*YOUR TASK:* Leaving out the pictures, reproduce each record exactly and in full.

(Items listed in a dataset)
****************************************
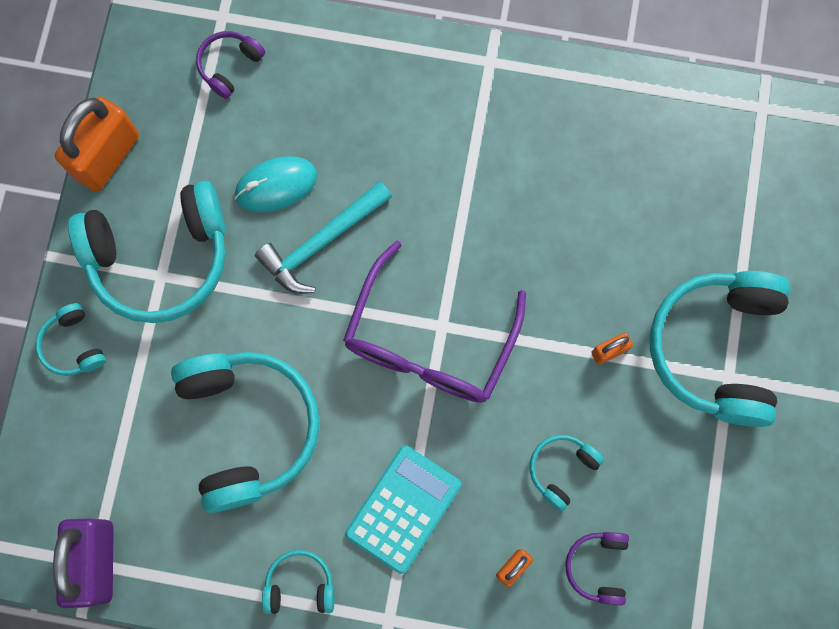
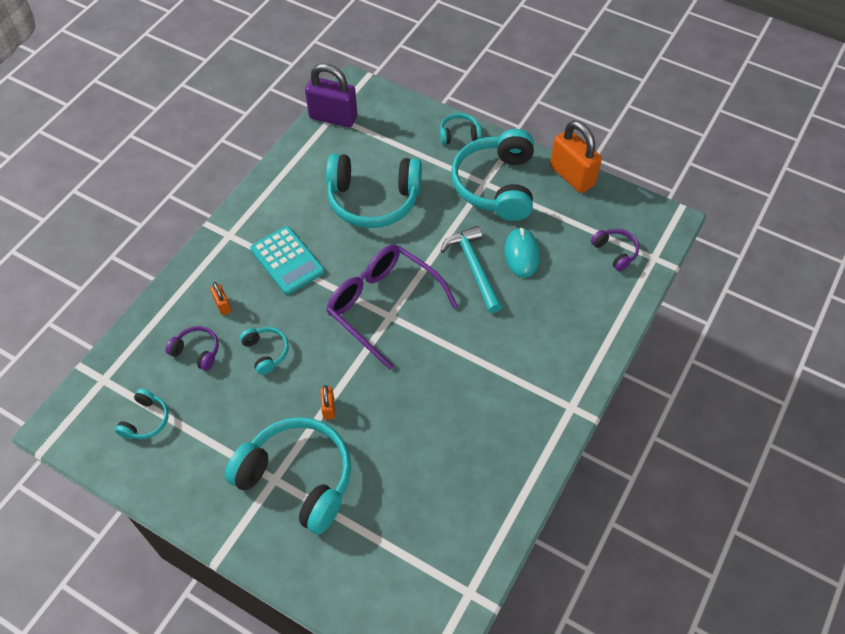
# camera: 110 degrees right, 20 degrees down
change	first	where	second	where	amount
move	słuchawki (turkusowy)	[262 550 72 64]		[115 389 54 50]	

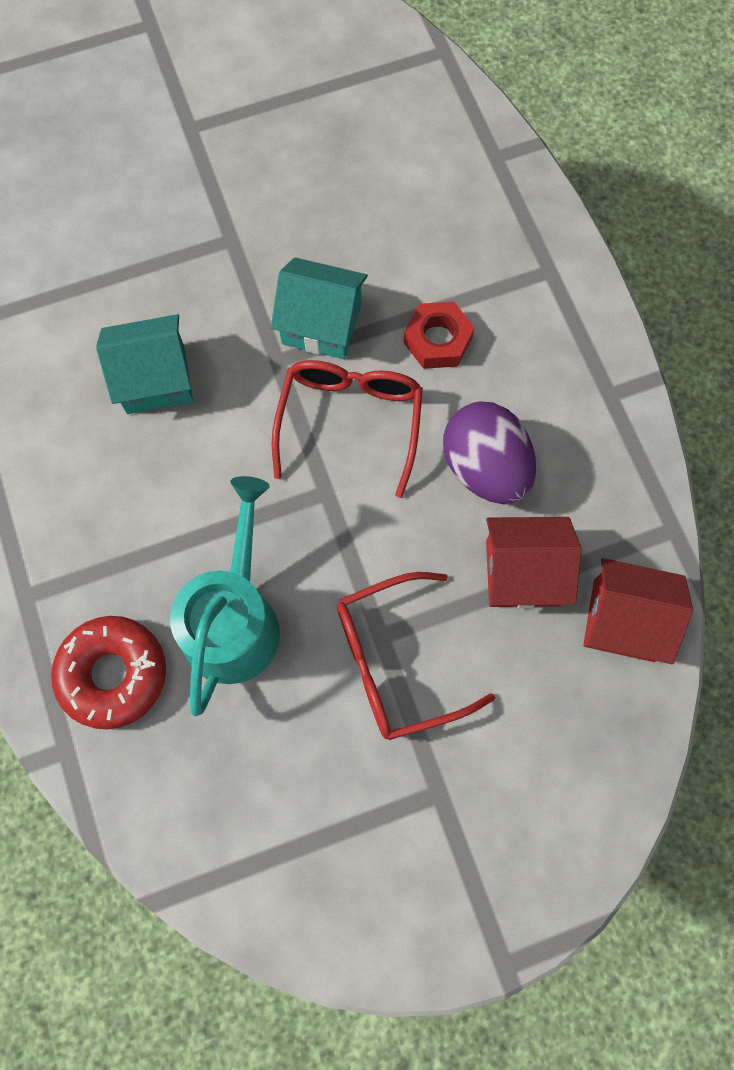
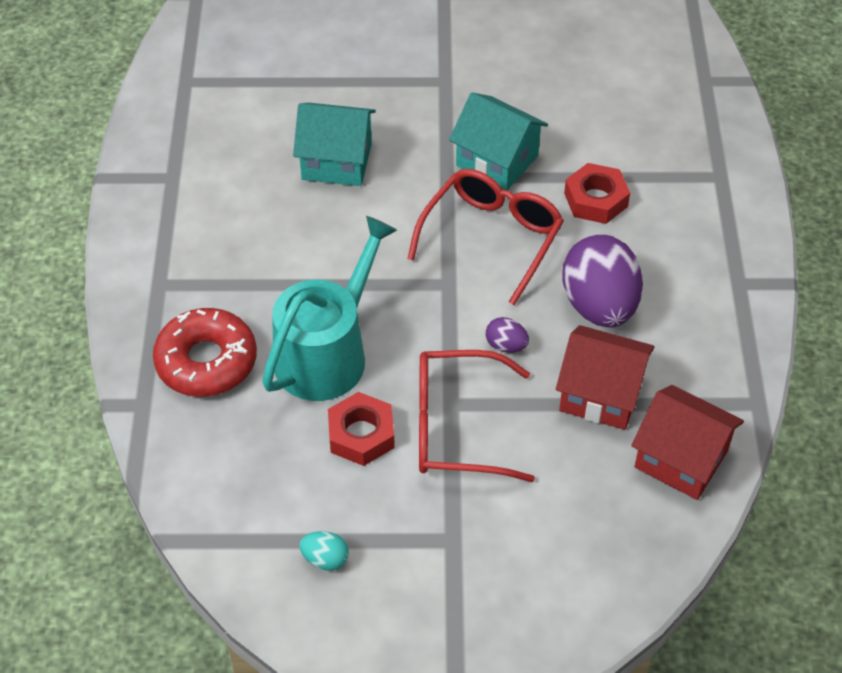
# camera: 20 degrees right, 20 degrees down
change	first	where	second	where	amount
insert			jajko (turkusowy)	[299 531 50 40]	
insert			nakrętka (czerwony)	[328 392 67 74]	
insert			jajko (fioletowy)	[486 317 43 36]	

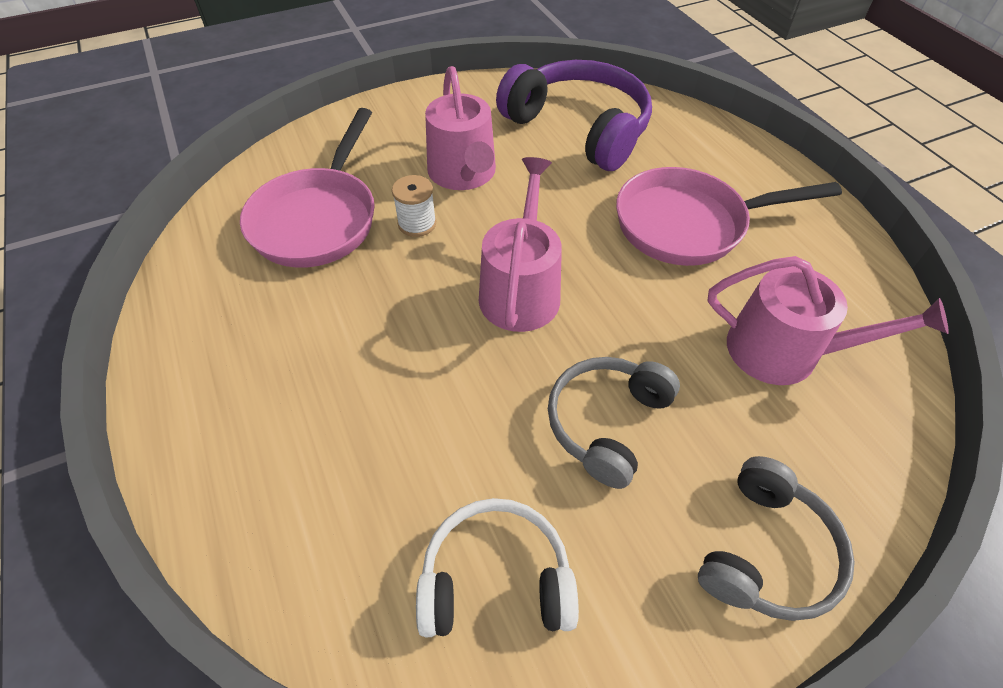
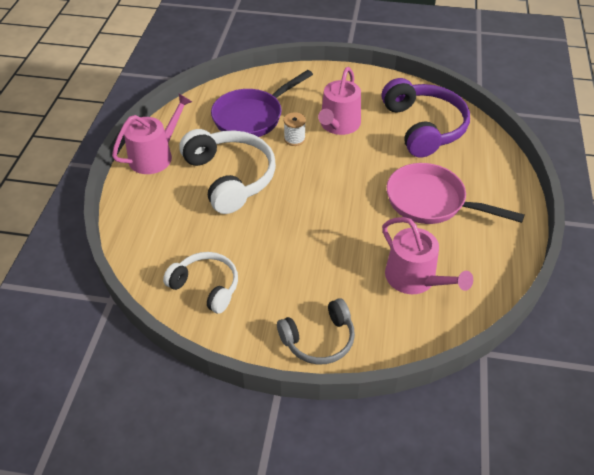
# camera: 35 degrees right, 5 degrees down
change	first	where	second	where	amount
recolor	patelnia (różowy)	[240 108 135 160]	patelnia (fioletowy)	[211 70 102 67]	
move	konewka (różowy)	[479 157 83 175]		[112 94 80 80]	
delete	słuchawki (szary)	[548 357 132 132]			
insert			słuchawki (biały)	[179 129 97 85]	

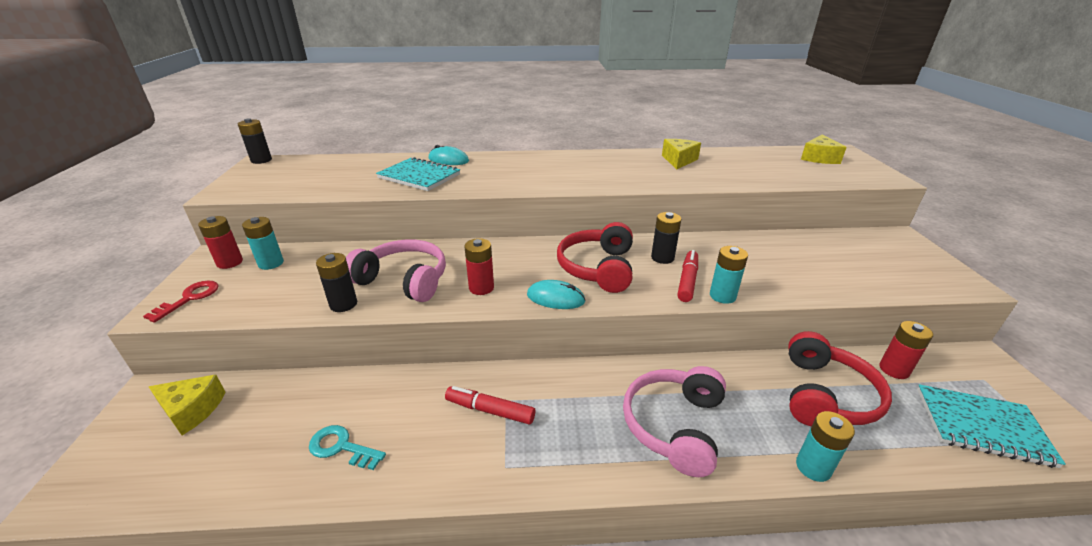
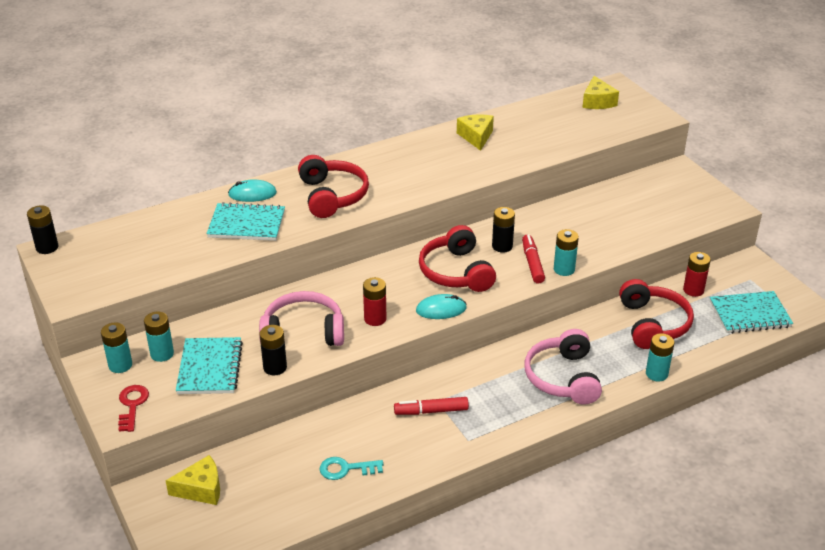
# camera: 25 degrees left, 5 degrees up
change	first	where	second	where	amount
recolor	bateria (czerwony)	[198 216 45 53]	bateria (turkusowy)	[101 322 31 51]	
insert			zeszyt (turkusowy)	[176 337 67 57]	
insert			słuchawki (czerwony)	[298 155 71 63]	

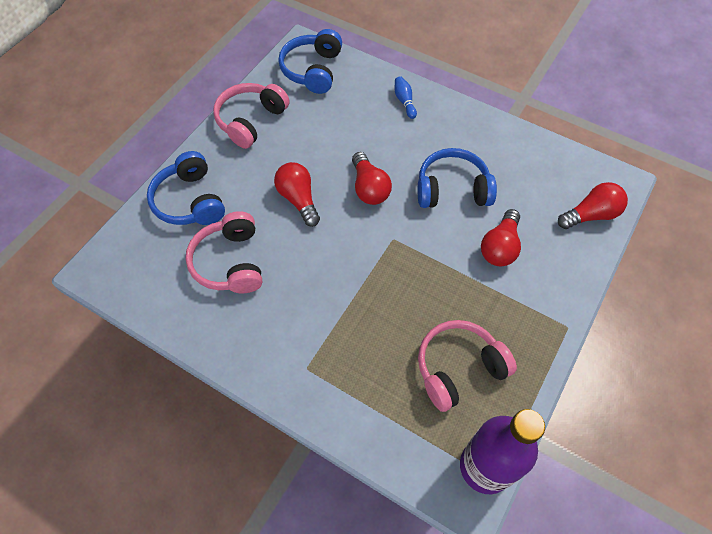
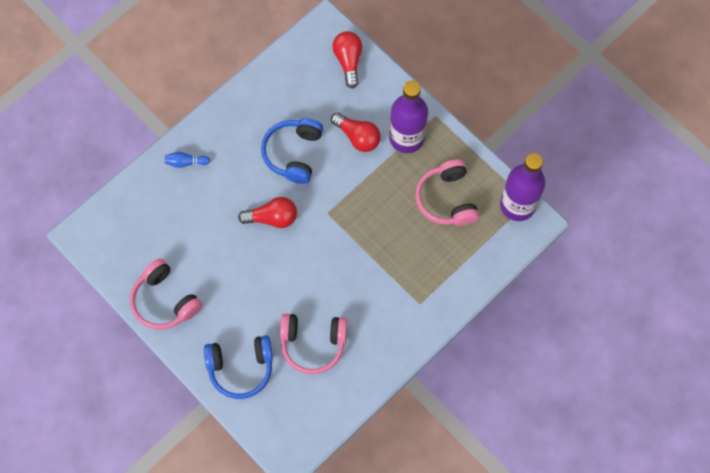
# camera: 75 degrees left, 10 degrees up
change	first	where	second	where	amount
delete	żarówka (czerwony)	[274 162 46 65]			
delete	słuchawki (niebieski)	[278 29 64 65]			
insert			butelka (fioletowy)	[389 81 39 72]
****************************************
*RESULT OF THE EXERCISE:*
# camera: 110 degrees right, 20 degrees down
change	first	where	second	where	amount
move	słuchawki (turkusowy)	[262 550 72 64]		[115 389 54 50]	

# camera: 20 degrees right, 20 degrees down
change	first	where	second	where	amount
insert			jajko (turkusowy)	[299 531 50 40]	
insert			nakrętka (czerwony)	[328 392 67 74]	
insert			jajko (fioletowy)	[486 317 43 36]	

# camera: 35 degrees right, 5 degrees down
change	first	where	second	where	amount
recolor	patelnia (różowy)	[240 108 135 160]	patelnia (fioletowy)	[211 70 102 67]	
move	konewka (różowy)	[479 157 83 175]		[112 94 80 80]	
delete	słuchawki (szary)	[548 357 132 132]			
insert			słuchawki (biały)	[179 129 97 85]	

# camera: 25 degrees left, 5 degrees up
change	first	where	second	where	amount
recolor	bateria (czerwony)	[198 216 45 53]	bateria (turkusowy)	[101 322 31 51]	
insert			zeszyt (turkusowy)	[176 337 67 57]	
insert			słuchawki (czerwony)	[298 155 71 63]	

# camera: 75 degrees left, 10 degrees up
change	first	where	second	where	amount
delete	żarówka (czerwony)	[274 162 46 65]			
delete	słuchawki (niebieski)	[278 29 64 65]			
insert			butelka (fioletowy)	[389 81 39 72]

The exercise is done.